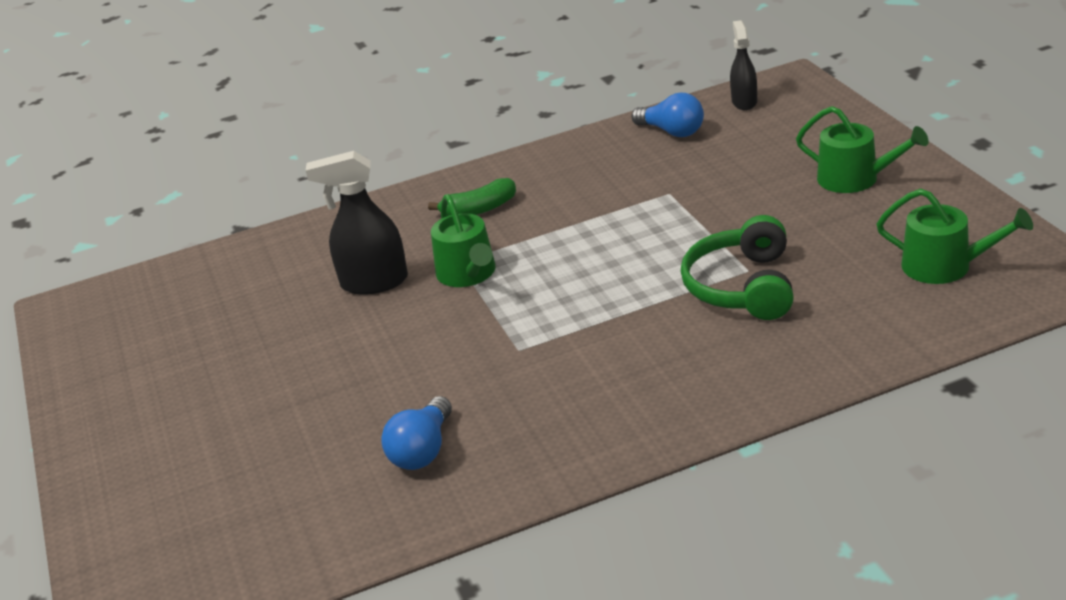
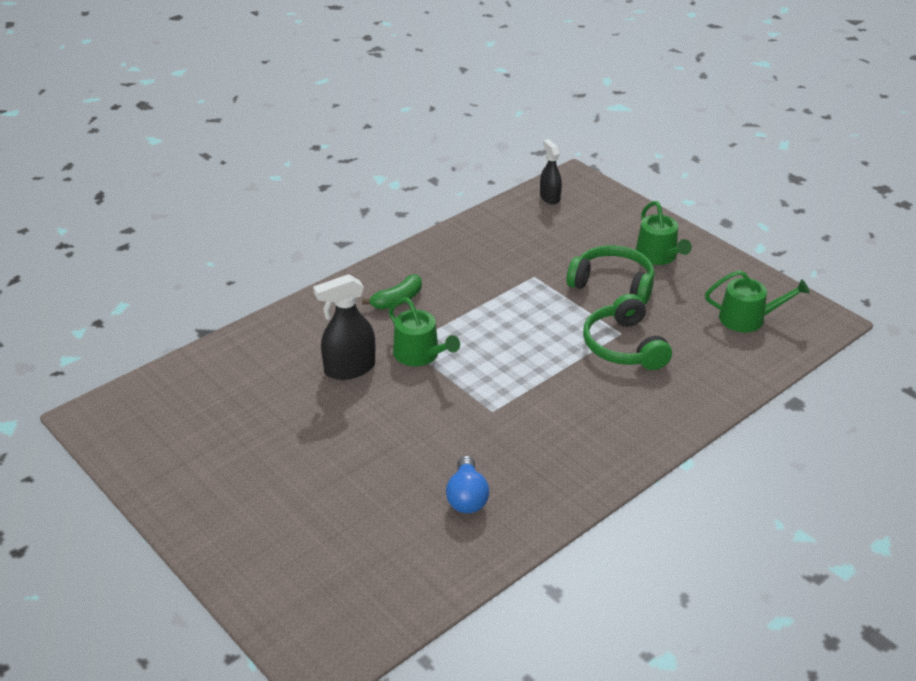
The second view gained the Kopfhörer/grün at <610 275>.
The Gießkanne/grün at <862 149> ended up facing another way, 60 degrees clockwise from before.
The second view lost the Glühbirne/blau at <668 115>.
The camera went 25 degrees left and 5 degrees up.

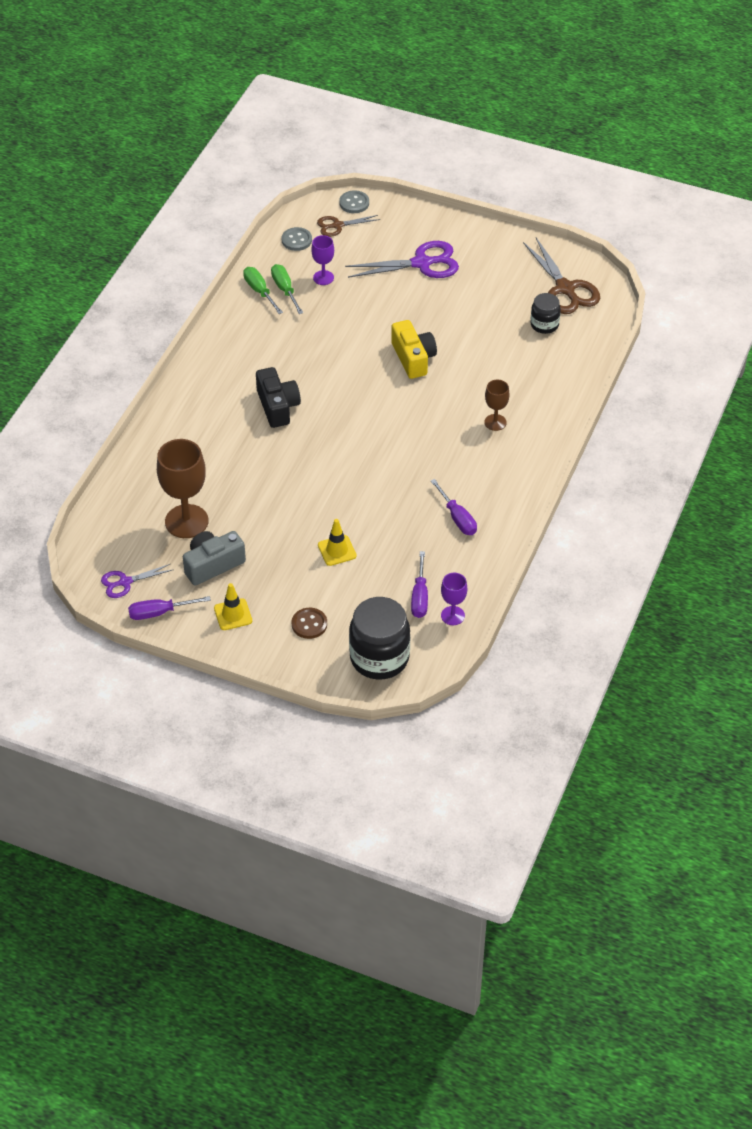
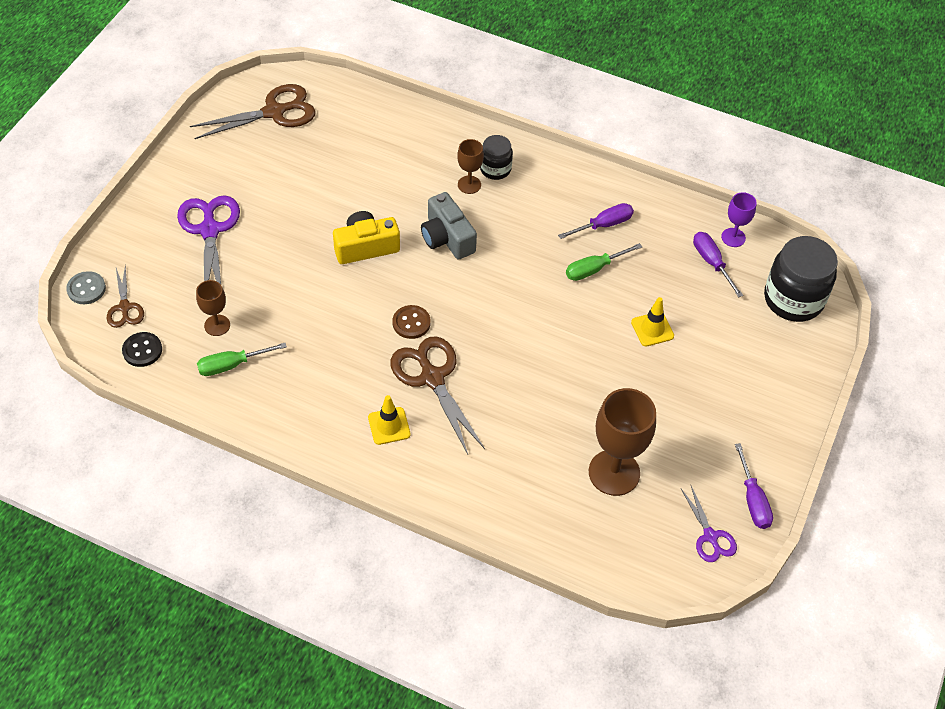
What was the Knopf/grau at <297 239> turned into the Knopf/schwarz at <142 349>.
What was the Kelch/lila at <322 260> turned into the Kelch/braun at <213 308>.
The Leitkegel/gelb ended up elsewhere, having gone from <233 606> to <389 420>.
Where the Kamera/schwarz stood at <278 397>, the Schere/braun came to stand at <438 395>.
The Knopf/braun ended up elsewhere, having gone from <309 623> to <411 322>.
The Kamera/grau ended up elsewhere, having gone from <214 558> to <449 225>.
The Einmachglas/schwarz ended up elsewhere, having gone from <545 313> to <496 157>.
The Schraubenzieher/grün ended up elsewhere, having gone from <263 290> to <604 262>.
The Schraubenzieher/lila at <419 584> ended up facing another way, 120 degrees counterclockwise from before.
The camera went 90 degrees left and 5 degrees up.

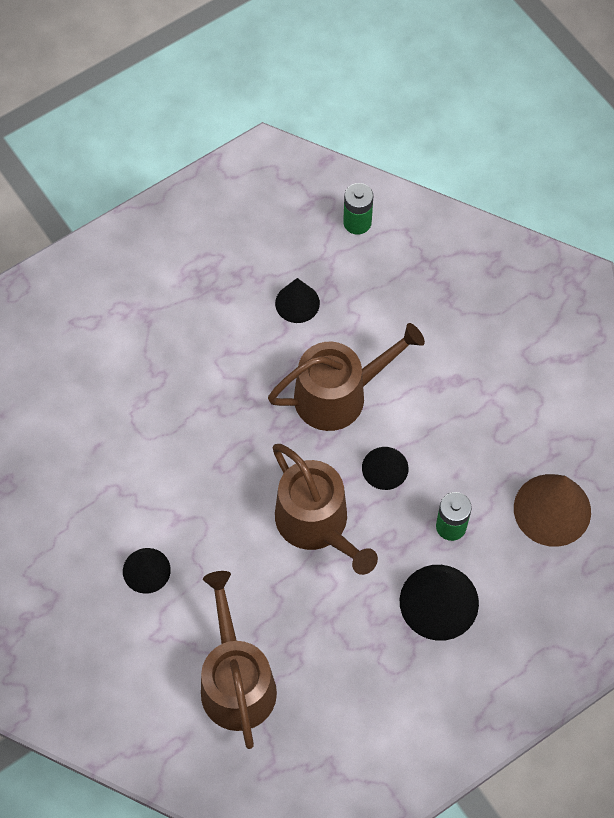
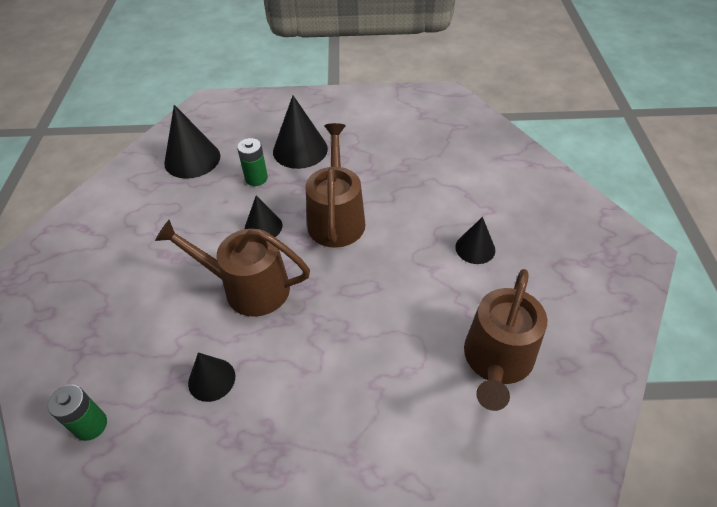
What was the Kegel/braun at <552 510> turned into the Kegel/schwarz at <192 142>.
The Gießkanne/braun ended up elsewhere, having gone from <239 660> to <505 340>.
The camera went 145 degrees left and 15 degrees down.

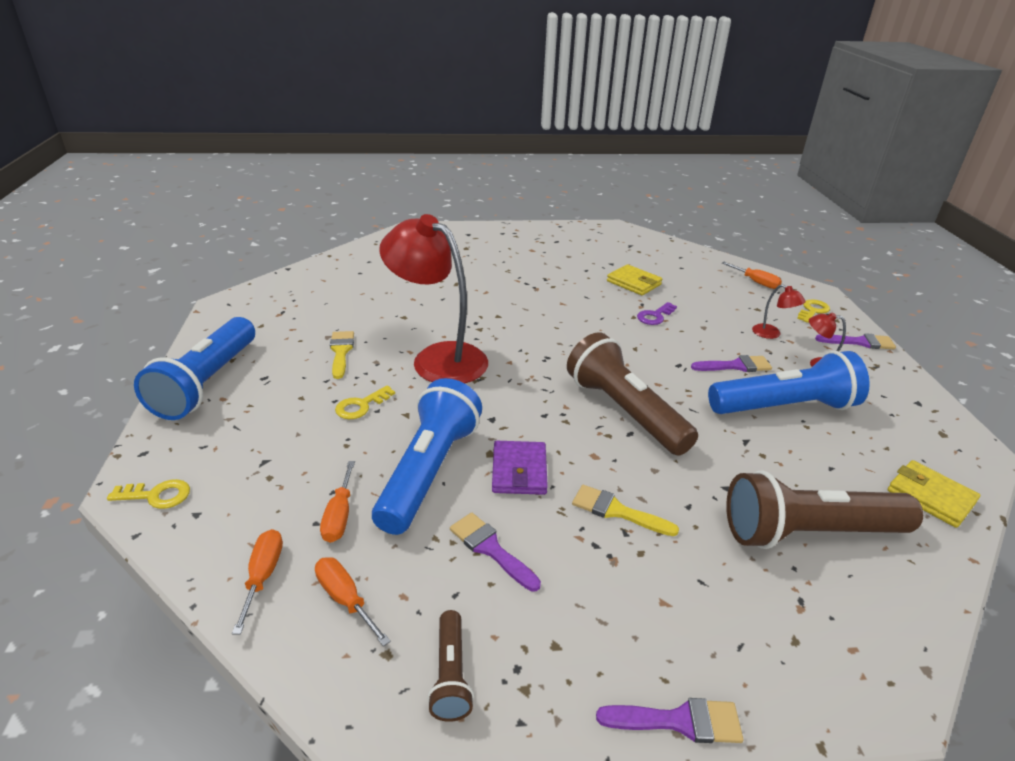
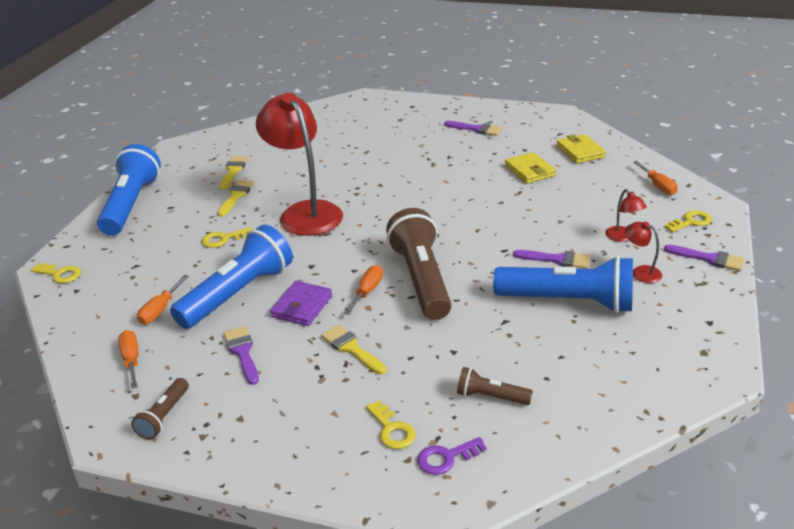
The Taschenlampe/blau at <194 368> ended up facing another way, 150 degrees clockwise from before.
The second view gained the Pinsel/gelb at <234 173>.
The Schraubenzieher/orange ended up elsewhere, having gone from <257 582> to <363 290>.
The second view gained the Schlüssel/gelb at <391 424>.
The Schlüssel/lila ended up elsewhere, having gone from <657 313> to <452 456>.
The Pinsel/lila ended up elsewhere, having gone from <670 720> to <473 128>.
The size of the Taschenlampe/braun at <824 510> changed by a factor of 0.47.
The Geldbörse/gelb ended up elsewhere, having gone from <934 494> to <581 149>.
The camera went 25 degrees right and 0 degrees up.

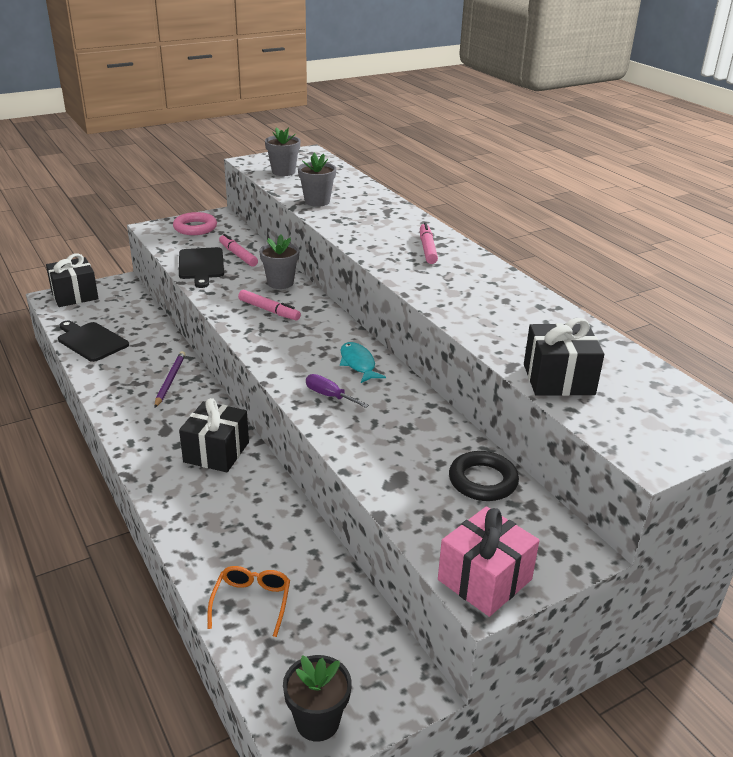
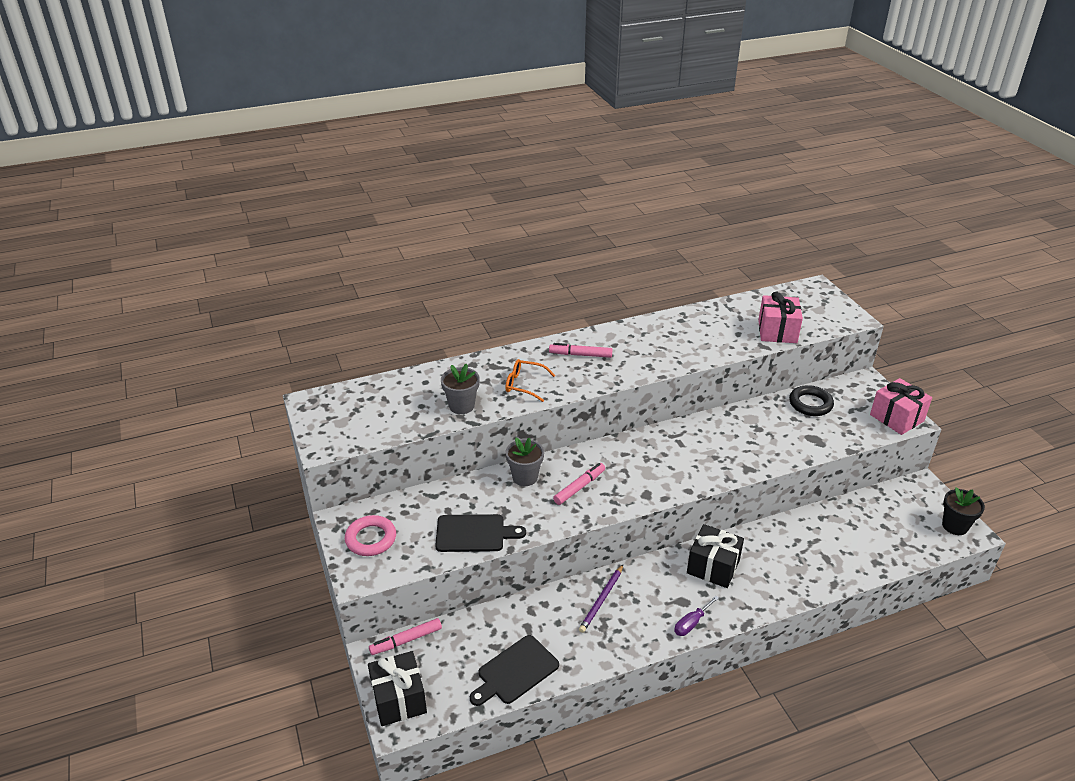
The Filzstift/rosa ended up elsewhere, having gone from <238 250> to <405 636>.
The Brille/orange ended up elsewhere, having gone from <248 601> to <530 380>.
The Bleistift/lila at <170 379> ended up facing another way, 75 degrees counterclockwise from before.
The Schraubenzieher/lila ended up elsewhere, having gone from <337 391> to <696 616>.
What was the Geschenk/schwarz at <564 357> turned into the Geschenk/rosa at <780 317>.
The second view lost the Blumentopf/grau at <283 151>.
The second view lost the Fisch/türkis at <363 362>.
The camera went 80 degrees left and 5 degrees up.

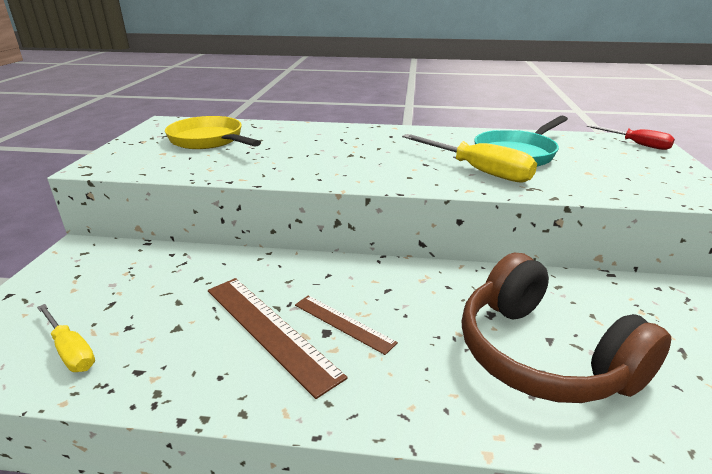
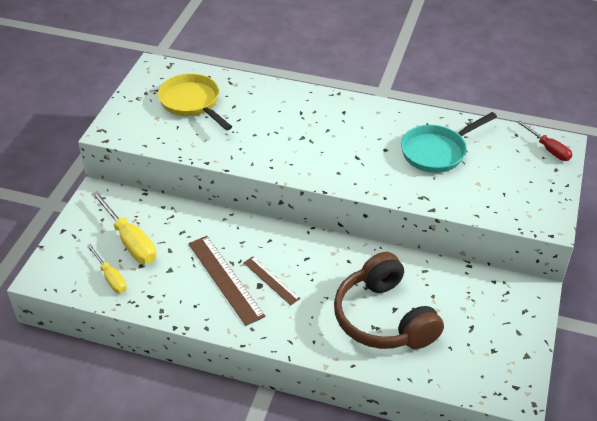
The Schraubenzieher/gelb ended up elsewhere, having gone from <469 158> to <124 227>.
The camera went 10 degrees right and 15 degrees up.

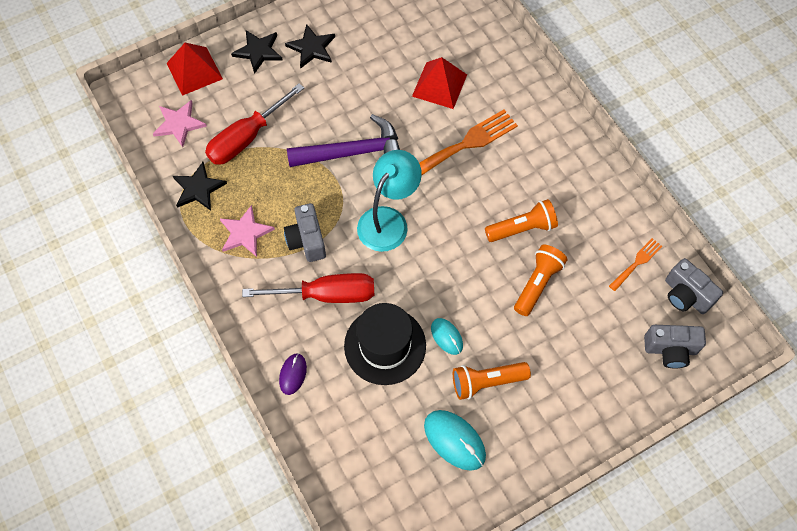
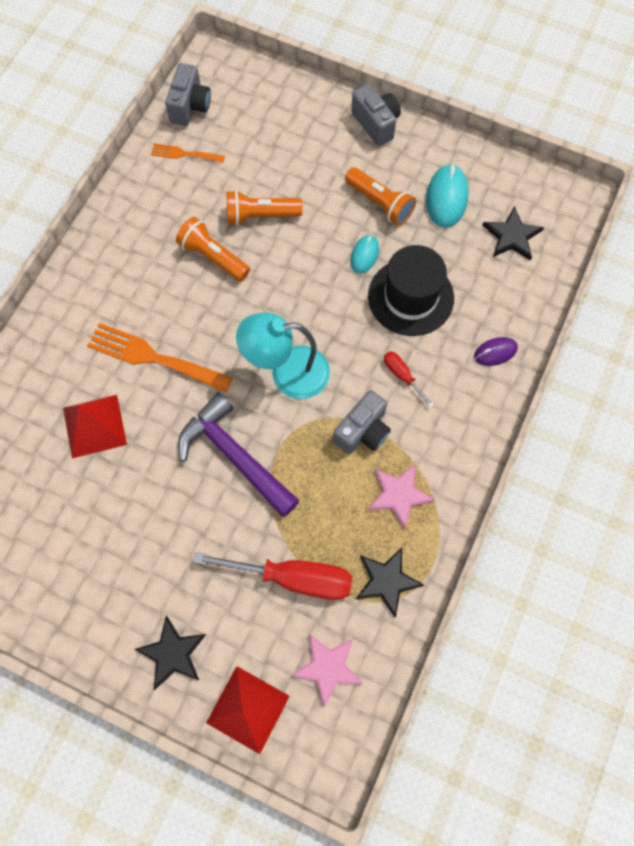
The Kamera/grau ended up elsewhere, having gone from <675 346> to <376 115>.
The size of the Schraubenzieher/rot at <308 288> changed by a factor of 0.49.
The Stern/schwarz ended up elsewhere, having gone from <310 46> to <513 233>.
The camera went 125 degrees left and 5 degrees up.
-=-=-
## Try it
Please write out the whole listing exactly, but not the pictures in it.

## Written response
The second view gained the Kopfhörer/grün at <610 275>.
The Gießkanne/grün at <862 149> ended up facing another way, 60 degrees clockwise from before.
The second view lost the Glühbirne/blau at <668 115>.
The camera went 25 degrees left and 5 degrees up.

What was the Knopf/grau at <297 239> turned into the Knopf/schwarz at <142 349>.
What was the Kelch/lila at <322 260> turned into the Kelch/braun at <213 308>.
The Leitkegel/gelb ended up elsewhere, having gone from <233 606> to <389 420>.
Where the Kamera/schwarz stood at <278 397>, the Schere/braun came to stand at <438 395>.
The Knopf/braun ended up elsewhere, having gone from <309 623> to <411 322>.
The Kamera/grau ended up elsewhere, having gone from <214 558> to <449 225>.
The Einmachglas/schwarz ended up elsewhere, having gone from <545 313> to <496 157>.
The Schraubenzieher/grün ended up elsewhere, having gone from <263 290> to <604 262>.
The Schraubenzieher/lila at <419 584> ended up facing another way, 120 degrees counterclockwise from before.
The camera went 90 degrees left and 5 degrees up.

What was the Kegel/braun at <552 510> turned into the Kegel/schwarz at <192 142>.
The Gießkanne/braun ended up elsewhere, having gone from <239 660> to <505 340>.
The camera went 145 degrees left and 15 degrees down.

The Taschenlampe/blau at <194 368> ended up facing another way, 150 degrees clockwise from before.
The second view gained the Pinsel/gelb at <234 173>.
The Schraubenzieher/orange ended up elsewhere, having gone from <257 582> to <363 290>.
The second view gained the Schlüssel/gelb at <391 424>.
The Schlüssel/lila ended up elsewhere, having gone from <657 313> to <452 456>.
The Pinsel/lila ended up elsewhere, having gone from <670 720> to <473 128>.
The size of the Taschenlampe/braun at <824 510> changed by a factor of 0.47.
The Geldbörse/gelb ended up elsewhere, having gone from <934 494> to <581 149>.
The camera went 25 degrees right and 0 degrees up.

The Filzstift/rosa ended up elsewhere, having gone from <238 250> to <405 636>.
The Brille/orange ended up elsewhere, having gone from <248 601> to <530 380>.
The Bleistift/lila at <170 379> ended up facing another way, 75 degrees counterclockwise from before.
The Schraubenzieher/lila ended up elsewhere, having gone from <337 391> to <696 616>.
What was the Geschenk/schwarz at <564 357> turned into the Geschenk/rosa at <780 317>.
The second view lost the Blumentopf/grau at <283 151>.
The second view lost the Fisch/türkis at <363 362>.
The camera went 80 degrees left and 5 degrees up.

The Schraubenzieher/gelb ended up elsewhere, having gone from <469 158> to <124 227>.
The camera went 10 degrees right and 15 degrees up.

The Kamera/grau ended up elsewhere, having gone from <675 346> to <376 115>.
The size of the Schraubenzieher/rot at <308 288> changed by a factor of 0.49.
The Stern/schwarz ended up elsewhere, having gone from <310 46> to <513 233>.
The camera went 125 degrees left and 5 degrees up.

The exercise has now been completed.